start Provided records

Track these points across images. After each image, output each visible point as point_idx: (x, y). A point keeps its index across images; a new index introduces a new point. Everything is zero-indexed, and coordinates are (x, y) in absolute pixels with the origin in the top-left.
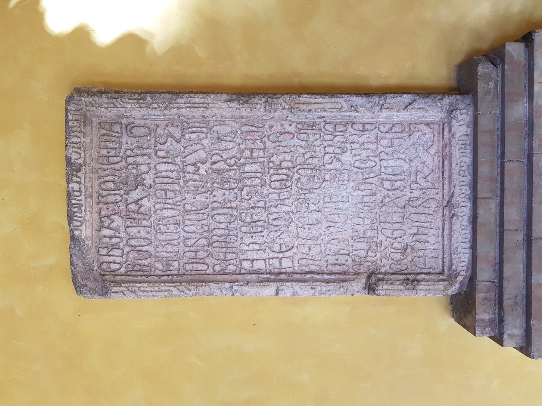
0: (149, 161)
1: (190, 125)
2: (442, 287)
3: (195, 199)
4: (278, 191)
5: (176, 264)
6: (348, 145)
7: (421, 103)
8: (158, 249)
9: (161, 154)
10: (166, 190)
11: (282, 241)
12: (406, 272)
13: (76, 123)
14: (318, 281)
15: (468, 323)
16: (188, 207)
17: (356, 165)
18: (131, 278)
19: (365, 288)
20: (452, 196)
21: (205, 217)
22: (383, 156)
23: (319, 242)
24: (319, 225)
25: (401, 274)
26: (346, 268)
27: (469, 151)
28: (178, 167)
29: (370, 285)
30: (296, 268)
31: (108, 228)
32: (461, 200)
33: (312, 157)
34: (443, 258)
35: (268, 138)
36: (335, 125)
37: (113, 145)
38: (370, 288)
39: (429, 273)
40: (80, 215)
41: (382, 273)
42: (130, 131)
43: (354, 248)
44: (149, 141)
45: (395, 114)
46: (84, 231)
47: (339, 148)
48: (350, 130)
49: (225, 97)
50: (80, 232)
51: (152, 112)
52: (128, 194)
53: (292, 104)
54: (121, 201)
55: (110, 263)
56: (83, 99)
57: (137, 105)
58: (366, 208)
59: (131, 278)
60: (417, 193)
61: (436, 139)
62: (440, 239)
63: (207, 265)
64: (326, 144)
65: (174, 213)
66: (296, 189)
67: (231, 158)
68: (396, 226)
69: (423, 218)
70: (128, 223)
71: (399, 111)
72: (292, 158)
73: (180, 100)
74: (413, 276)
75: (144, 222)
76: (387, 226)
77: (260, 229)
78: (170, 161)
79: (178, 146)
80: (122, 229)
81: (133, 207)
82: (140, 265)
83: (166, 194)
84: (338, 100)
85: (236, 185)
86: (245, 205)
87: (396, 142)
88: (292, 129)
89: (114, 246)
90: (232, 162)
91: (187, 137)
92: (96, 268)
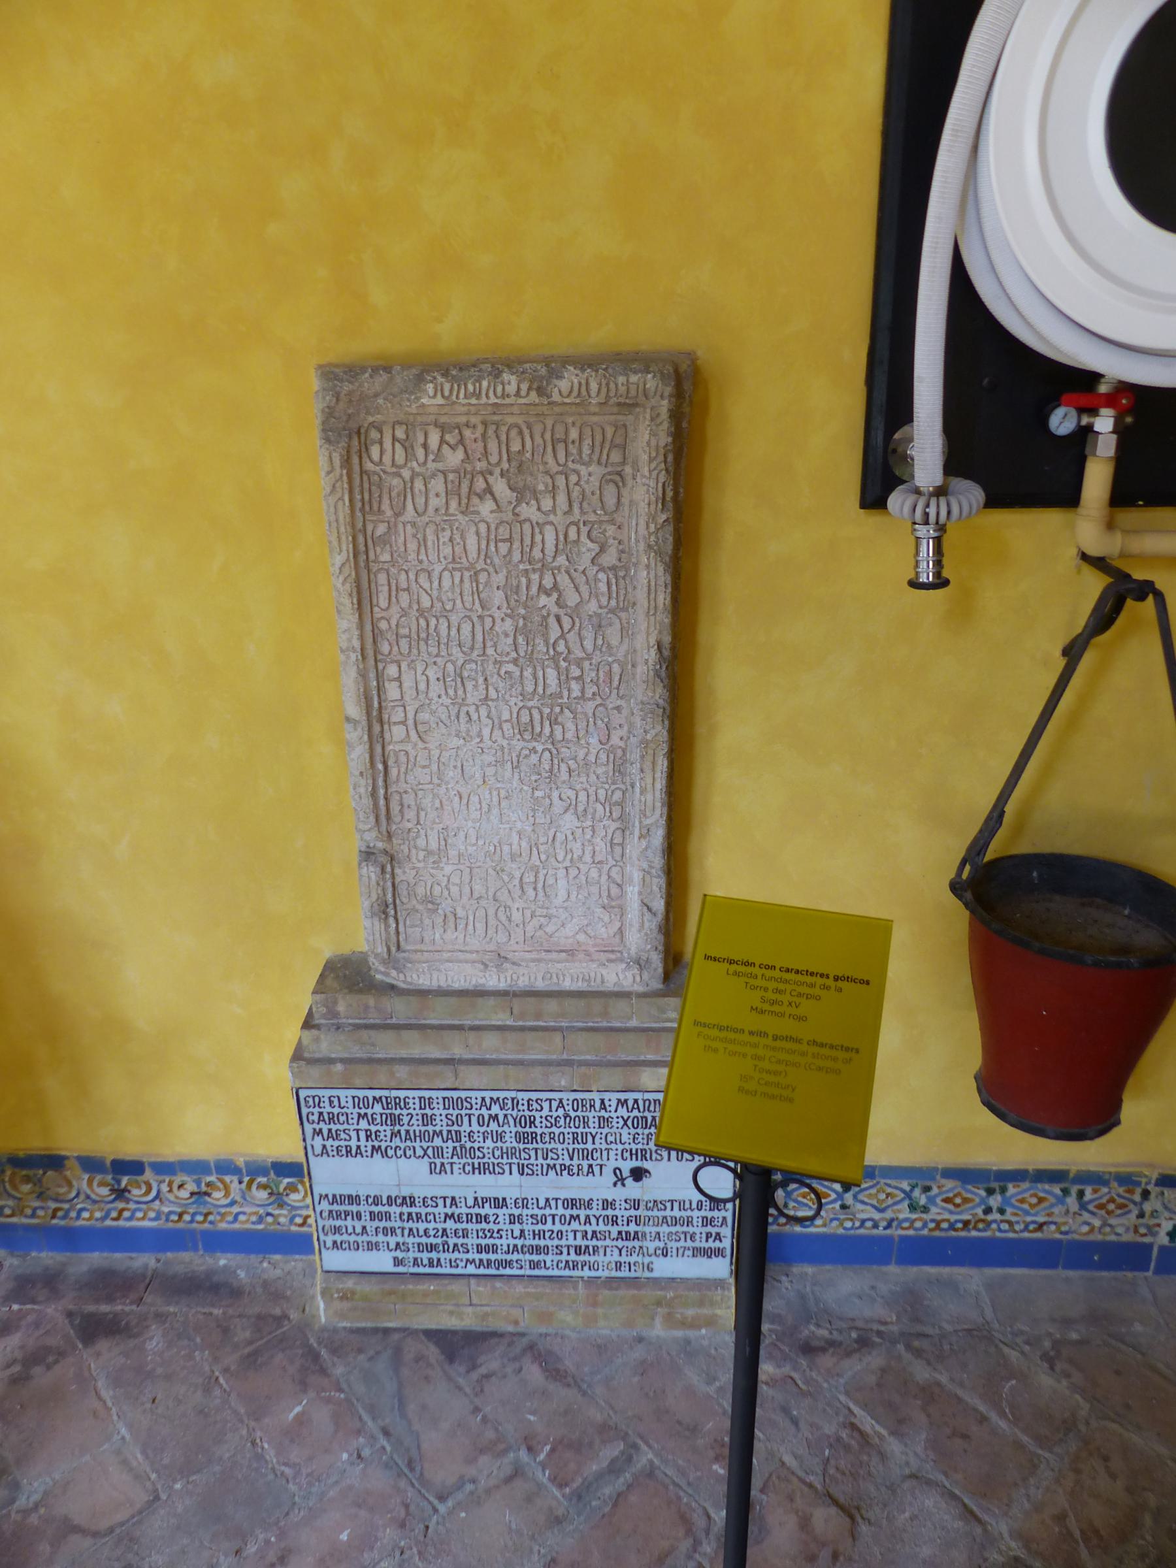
0: (559, 512)
1: (621, 581)
2: (379, 950)
3: (498, 588)
4: (514, 720)
5: (386, 557)
6: (589, 823)
7: (652, 924)
8: (409, 527)
9: (572, 534)
10: (510, 540)
11: (434, 726)
12: (398, 901)
13: (622, 389)
14: (374, 781)
15: (329, 981)
16: (483, 577)
17: (558, 834)
18: (357, 482)
19: (368, 847)
20: (514, 963)
21: (468, 605)
22: (573, 872)
23: (436, 781)
24: (462, 782)
25: (394, 895)
26: (397, 819)
27: (581, 986)
28: (550, 560)
29: (373, 853)
30: (391, 747)
31: (442, 441)
32: (508, 975)
33: (570, 771)
34: (422, 951)
35: (600, 705)
36: (621, 804)
37: (586, 451)
38: (368, 855)
39: (398, 933)
40: (462, 395)
41: (393, 870)
42: (611, 480)
43: (429, 832)
44: (595, 512)
45: (636, 889)
46: (434, 401)
47: (585, 810)
48: (614, 825)
49: (667, 639)
50: (431, 394)
51: (642, 523)
52: (502, 475)
53: (653, 746)
54: (489, 463)
55: (381, 443)
56: (665, 402)
57: (653, 498)
58: (492, 848)
59: (357, 482)
60: (517, 916)
61: (599, 941)
62: (450, 947)
63: (388, 608)
64: (592, 791)
65: (473, 554)
66: (518, 748)
67: (567, 647)
68: (467, 890)
69: (480, 926)
70: (451, 476)
71: (640, 893)
72: (568, 741)
73: (661, 569)
74: (392, 912)
75: (454, 504)
76: (466, 878)
77: (451, 692)
78: (561, 547)
79: (585, 561)
80: (440, 466)
81: (480, 484)
82: (380, 496)
83: (503, 541)
84: (658, 812)
85: (522, 654)
86: (491, 667)
87: (594, 889)
88: (615, 740)
89: (410, 450)
90: (561, 647)
91: (601, 576)
92: (371, 419)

end Provided records

#### Aim of the task
Copy out every one of the entries above word for word, but omit the pictures.

#### Written answer
Track these points across images. After each image, output each visible point as point_idx: (x, y). A point keeps its index across images; a new index introduces a new point. Everything is zero-indexed, and coordinates are (x, y) in absolute pixels with the origin in the top-left.
0: (149, 161)
1: (190, 125)
2: (442, 287)
3: (195, 199)
4: (278, 191)
5: (176, 264)
6: (348, 145)
7: (421, 103)
8: (158, 249)
9: (161, 154)
10: (166, 190)
11: (282, 241)
12: (406, 272)
13: (76, 123)
14: (318, 281)
15: (468, 323)
16: (188, 207)
17: (356, 165)
18: (131, 278)
19: (365, 288)
20: (452, 196)
21: (205, 217)
22: (383, 156)
23: (319, 242)
24: (319, 225)
25: (401, 274)
26: (346, 268)
27: (469, 151)
28: (178, 167)
29: (370, 285)
30: (296, 268)
31: (108, 228)
32: (461, 200)
33: (312, 157)
34: (443, 258)
35: (268, 138)
36: (335, 125)
37: (113, 145)
38: (370, 288)
39: (429, 273)
40: (80, 215)
41: (382, 273)
42: (130, 131)
43: (354, 248)
44: (149, 141)
45: (395, 114)
46: (84, 231)
47: (339, 148)
48: (350, 130)
49: (225, 97)
50: (80, 232)
51: (152, 112)
52: (128, 194)
53: (292, 104)
54: (121, 201)
55: (110, 263)
56: (83, 99)
57: (137, 105)
58: (366, 208)
59: (131, 278)
60: (417, 193)
61: (436, 139)
62: (440, 239)
63: (207, 265)
64: (326, 144)
65: (174, 213)
66: (296, 189)
67: (231, 158)
68: (396, 226)
69: (423, 218)
70: (128, 223)
71: (399, 111)
72: (292, 158)
73: (180, 100)
74: (413, 276)
75: (144, 222)
76: (387, 226)
77: (260, 229)
78: (170, 161)
79: (178, 146)
80: (122, 229)
81: (133, 207)
82: (140, 265)
83: (166, 194)
84: (338, 100)
85: (236, 185)
86: (245, 205)
87: (396, 142)
88: (292, 129)
89: (114, 246)
90: (232, 162)
91: (187, 137)
92: (96, 268)
0: (559, 512)
1: (621, 581)
2: (379, 950)
3: (498, 588)
4: (514, 720)
5: (386, 557)
6: (589, 823)
7: (652, 924)
8: (409, 527)
9: (572, 534)
10: (510, 540)
11: (434, 726)
12: (398, 901)
13: (622, 389)
14: (374, 781)
15: (329, 981)
16: (483, 577)
17: (558, 834)
18: (357, 482)
19: (368, 847)
20: (514, 963)
21: (468, 605)
22: (573, 872)
23: (436, 781)
24: (462, 782)
25: (394, 895)
26: (397, 819)
27: (581, 986)
28: (550, 560)
29: (373, 853)
30: (391, 747)
31: (442, 441)
32: (508, 975)
33: (570, 771)
34: (422, 951)
35: (600, 705)
36: (621, 804)
37: (586, 451)
38: (368, 855)
39: (398, 933)
40: (462, 395)
41: (393, 870)
42: (611, 480)
43: (429, 832)
44: (595, 512)
45: (636, 889)
46: (434, 401)
47: (585, 810)
48: (614, 825)
49: (667, 639)
50: (431, 394)
51: (642, 523)
52: (502, 475)
53: (653, 746)
54: (489, 463)
55: (381, 443)
56: (665, 402)
57: (653, 498)
58: (492, 848)
59: (357, 482)
60: (517, 916)
61: (599, 941)
62: (450, 947)
63: (388, 608)
64: (592, 791)
65: (473, 554)
66: (518, 748)
67: (567, 647)
68: (467, 890)
69: (480, 926)
70: (451, 476)
71: (640, 893)
72: (568, 741)
73: (661, 569)
74: (392, 912)
75: (454, 504)
76: (466, 878)
77: (451, 692)
78: (561, 547)
79: (585, 561)
80: (440, 466)
81: (480, 484)
82: (380, 496)
83: (503, 541)
84: (658, 812)
85: (522, 654)
86: (491, 667)
87: (594, 889)
88: (615, 740)
89: (410, 450)
90: (561, 647)
91: (601, 576)
92: (371, 419)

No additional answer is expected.